═════ Records for this task ═════

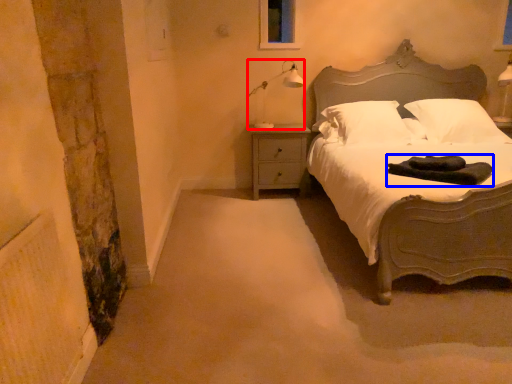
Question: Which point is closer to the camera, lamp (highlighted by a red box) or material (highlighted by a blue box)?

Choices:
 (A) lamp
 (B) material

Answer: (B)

═════
═════ Records for this task ═════

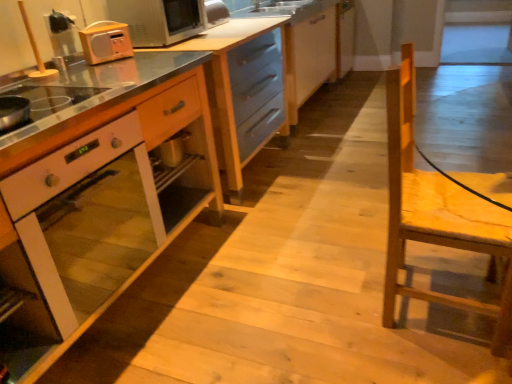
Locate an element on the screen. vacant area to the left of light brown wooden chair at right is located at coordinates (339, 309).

═════
═════ Records for this task ═════

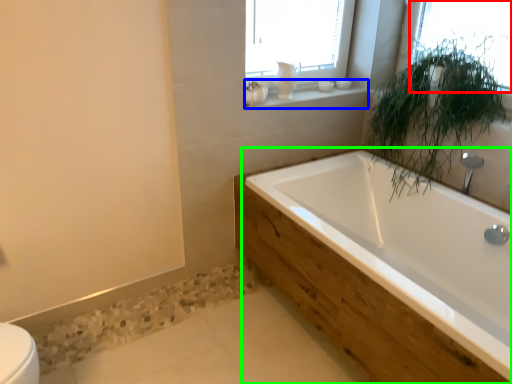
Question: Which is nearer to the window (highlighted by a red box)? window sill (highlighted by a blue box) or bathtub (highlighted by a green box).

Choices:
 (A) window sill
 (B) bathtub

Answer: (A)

═════

Task details> Repeat the lines of the records word for word, starting at the line containing "Question: Which is" and ending at the line containing "Answer: (A)", with both of those lines included.

Written response>
Question: Which is nearer to the window (highlighted by a red box)? window sill (highlighted by a blue box) or bathtub (highlighted by a green box).

Choices:
 (A) window sill
 (B) bathtub

Answer: (A)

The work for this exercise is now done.